*** Opening of Dataset extract ***

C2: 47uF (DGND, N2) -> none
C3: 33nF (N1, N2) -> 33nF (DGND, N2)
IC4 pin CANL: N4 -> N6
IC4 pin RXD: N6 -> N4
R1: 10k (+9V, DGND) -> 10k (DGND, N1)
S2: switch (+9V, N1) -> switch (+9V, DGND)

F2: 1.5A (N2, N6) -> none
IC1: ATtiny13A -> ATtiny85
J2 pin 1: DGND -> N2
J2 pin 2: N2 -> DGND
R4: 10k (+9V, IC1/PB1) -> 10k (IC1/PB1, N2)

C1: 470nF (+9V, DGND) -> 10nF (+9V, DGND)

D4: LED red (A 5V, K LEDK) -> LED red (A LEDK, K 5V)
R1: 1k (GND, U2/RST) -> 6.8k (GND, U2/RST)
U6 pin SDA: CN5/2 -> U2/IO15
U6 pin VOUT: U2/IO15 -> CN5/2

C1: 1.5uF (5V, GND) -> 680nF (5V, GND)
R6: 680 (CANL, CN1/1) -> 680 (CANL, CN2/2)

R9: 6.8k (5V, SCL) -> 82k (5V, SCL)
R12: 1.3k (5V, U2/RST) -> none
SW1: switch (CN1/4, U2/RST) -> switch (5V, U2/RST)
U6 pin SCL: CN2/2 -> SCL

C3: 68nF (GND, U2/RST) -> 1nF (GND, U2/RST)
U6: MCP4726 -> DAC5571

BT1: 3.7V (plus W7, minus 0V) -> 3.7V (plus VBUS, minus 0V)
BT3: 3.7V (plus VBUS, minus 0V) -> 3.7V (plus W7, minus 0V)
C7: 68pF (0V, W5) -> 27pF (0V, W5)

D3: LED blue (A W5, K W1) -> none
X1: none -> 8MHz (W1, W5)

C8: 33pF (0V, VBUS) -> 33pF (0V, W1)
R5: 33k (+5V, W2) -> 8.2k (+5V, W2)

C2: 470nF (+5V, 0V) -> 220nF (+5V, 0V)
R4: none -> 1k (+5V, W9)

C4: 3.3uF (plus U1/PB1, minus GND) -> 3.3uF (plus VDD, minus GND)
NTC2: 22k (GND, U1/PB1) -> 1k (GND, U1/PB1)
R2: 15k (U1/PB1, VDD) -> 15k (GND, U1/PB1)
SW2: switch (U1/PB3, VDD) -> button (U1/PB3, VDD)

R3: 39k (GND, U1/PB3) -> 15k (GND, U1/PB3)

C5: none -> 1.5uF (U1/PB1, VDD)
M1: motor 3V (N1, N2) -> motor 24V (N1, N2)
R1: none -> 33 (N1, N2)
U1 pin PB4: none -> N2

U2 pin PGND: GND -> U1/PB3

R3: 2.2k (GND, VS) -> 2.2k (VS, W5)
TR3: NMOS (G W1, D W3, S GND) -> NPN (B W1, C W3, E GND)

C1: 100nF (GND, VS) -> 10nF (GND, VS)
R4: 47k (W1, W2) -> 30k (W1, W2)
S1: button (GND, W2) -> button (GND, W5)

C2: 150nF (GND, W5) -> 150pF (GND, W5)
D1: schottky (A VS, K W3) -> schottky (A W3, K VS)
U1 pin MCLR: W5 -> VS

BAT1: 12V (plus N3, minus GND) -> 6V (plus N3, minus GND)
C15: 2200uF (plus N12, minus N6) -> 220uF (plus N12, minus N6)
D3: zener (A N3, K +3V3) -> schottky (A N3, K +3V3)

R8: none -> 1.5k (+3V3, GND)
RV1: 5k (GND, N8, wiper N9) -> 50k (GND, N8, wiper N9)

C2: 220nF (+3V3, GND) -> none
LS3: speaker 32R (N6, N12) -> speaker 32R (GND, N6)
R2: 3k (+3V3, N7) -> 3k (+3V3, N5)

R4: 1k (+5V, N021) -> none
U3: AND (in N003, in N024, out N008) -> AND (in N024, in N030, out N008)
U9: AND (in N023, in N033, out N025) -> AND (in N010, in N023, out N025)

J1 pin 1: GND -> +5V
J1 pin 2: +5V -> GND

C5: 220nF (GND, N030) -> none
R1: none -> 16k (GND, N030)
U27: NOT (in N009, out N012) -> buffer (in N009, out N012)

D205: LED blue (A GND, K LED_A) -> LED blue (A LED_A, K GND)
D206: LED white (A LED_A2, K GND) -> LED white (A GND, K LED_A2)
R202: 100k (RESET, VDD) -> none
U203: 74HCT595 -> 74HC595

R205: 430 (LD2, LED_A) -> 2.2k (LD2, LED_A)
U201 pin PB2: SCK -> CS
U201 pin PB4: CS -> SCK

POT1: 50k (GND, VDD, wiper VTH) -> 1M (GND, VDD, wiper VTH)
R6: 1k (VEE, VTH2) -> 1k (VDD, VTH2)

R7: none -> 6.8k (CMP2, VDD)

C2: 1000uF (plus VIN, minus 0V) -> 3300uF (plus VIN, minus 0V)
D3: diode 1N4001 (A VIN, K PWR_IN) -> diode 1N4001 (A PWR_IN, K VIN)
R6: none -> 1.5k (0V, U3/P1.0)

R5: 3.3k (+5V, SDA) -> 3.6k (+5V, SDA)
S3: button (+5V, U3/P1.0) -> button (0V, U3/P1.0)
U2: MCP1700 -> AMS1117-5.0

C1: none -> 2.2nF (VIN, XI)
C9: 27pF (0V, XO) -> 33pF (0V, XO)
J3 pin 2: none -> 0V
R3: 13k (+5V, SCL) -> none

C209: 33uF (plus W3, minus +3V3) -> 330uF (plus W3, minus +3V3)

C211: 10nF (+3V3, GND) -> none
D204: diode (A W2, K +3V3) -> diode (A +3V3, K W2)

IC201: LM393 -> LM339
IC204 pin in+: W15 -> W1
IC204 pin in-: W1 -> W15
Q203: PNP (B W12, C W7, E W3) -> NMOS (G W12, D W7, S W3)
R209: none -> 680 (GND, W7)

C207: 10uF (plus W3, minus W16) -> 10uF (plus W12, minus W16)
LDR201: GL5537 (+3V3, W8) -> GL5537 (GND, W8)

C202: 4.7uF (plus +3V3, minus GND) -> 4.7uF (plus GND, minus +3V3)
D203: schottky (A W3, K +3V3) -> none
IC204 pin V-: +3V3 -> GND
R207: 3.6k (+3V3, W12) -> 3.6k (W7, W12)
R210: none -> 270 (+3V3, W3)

*** Close of Dataset extract ***

Task to complete » All lines above containing the string "NMOS": copy each one.

Response to this task »
TR3: NMOS (G W1, D W3, S GND) -> NPN (B W1, C W3, E GND)
Q203: PNP (B W12, C W7, E W3) -> NMOS (G W12, D W7, S W3)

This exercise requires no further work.